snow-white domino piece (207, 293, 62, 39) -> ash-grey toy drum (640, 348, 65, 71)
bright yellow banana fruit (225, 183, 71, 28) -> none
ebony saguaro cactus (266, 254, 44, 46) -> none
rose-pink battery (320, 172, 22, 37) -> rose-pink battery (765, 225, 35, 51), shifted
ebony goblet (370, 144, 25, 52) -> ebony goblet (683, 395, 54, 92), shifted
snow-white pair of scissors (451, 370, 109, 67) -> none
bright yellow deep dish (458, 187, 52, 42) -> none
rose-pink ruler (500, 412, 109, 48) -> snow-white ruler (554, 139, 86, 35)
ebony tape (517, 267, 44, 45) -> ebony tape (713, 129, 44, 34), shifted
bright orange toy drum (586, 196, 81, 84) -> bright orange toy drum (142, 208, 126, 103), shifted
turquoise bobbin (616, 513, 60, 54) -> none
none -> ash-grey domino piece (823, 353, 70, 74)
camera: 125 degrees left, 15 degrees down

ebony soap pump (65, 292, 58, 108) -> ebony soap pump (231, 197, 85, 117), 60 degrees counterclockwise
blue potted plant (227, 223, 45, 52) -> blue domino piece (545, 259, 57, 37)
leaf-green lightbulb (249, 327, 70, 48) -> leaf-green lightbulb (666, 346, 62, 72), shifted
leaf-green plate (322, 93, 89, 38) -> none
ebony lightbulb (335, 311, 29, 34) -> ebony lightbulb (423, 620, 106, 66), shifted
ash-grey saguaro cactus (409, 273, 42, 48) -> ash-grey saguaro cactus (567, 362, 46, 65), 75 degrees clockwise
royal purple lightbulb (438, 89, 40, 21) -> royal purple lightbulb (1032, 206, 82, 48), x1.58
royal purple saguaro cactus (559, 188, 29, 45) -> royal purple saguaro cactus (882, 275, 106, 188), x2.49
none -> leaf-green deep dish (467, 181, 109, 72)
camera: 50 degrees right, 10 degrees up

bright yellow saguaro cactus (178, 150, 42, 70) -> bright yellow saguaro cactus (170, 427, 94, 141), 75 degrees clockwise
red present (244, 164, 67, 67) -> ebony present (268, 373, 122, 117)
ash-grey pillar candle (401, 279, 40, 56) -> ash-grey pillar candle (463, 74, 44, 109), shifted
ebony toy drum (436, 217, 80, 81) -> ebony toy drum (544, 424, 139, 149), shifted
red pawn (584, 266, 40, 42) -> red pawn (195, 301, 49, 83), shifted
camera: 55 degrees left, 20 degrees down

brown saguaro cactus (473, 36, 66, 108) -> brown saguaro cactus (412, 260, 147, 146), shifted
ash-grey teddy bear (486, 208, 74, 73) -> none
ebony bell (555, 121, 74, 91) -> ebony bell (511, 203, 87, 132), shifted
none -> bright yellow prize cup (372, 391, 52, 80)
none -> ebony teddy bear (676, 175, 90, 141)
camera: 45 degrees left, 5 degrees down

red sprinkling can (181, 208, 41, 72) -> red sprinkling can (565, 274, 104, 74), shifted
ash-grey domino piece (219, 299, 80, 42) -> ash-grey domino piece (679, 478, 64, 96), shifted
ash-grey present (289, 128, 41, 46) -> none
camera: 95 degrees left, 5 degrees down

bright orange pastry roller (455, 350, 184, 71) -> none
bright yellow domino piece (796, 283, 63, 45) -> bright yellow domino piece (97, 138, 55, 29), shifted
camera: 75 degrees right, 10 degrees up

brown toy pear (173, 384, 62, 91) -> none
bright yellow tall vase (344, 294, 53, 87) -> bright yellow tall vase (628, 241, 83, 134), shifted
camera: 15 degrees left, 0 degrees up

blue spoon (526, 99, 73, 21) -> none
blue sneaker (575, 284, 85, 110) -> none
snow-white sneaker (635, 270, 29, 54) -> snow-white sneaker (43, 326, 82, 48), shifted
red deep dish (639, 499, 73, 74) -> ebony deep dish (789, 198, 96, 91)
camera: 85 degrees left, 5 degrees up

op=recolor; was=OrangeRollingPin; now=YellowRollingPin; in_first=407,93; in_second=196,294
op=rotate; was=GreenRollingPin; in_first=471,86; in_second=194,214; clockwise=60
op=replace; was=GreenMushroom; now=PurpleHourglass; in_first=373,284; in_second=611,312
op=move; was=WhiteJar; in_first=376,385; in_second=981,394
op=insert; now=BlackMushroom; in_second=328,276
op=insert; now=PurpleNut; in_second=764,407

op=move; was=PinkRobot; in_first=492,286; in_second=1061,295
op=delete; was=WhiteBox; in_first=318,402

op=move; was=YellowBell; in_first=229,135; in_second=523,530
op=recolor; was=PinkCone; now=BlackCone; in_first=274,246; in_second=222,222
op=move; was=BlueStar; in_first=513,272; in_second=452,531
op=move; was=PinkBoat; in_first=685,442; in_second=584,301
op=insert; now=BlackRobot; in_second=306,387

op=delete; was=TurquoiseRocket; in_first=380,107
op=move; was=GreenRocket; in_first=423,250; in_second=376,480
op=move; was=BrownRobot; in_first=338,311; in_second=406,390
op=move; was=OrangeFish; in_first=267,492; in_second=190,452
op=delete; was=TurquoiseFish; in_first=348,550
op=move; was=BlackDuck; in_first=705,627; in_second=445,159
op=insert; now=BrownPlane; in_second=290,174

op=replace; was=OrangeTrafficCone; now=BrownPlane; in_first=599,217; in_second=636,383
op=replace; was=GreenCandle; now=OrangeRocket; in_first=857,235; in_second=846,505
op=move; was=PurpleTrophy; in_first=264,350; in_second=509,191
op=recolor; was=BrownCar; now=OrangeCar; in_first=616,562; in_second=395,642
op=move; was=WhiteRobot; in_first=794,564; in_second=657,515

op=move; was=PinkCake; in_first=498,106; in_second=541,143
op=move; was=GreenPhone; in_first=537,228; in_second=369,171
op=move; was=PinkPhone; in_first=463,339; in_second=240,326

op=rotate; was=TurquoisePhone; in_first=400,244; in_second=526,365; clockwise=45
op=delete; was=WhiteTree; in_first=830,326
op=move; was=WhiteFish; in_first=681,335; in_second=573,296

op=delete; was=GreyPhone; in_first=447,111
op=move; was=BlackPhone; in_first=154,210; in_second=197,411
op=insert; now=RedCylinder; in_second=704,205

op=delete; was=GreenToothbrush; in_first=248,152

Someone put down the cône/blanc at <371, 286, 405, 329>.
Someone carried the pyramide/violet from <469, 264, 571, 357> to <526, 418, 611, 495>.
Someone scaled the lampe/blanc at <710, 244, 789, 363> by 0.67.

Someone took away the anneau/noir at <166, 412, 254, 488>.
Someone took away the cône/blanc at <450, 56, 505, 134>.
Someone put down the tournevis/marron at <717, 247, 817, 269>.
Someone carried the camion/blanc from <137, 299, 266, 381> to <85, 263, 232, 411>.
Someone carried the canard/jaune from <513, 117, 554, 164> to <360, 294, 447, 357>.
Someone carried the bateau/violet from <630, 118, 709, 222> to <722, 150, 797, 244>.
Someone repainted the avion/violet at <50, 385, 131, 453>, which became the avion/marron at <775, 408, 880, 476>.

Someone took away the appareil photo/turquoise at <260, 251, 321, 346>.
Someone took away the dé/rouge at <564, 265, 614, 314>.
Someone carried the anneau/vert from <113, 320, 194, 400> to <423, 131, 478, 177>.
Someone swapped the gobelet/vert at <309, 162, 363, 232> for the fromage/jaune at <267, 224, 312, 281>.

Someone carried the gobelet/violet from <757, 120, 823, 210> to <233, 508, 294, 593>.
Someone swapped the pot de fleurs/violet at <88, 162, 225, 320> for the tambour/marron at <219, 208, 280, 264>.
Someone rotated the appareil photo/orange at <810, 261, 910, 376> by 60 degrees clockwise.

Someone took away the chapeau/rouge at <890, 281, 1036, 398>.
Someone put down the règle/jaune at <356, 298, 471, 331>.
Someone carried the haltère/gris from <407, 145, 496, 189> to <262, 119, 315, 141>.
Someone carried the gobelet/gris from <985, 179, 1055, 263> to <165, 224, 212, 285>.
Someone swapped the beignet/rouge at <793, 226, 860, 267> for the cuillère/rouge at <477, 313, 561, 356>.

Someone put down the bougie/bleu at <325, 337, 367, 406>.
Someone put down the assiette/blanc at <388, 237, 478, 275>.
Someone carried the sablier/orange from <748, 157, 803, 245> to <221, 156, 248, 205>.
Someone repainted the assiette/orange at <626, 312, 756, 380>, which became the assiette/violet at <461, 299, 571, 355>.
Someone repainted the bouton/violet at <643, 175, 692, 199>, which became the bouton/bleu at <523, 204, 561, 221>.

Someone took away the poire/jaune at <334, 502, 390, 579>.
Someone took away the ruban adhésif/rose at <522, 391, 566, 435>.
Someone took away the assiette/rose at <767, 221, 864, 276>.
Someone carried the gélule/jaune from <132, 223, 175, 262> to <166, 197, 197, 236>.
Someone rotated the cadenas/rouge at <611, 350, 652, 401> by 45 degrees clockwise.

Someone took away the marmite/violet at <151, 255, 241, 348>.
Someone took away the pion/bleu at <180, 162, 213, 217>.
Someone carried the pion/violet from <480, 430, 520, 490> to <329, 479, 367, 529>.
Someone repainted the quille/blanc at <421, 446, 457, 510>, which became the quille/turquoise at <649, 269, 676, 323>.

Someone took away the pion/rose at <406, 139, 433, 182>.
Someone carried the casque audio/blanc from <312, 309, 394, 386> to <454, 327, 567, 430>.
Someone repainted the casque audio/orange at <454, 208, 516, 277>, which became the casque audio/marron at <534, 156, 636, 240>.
------------------------
» **What you are asked to do**: Restate word for word the lines of the data above, starting at the line containing "turquoise bobbin (616, 513, 60, 54) -> none" and ending at the line containing "none -> ash-grey", both included, and nothing more.

» **Completed task**:
turquoise bobbin (616, 513, 60, 54) -> none
none -> ash-grey domino piece (823, 353, 70, 74)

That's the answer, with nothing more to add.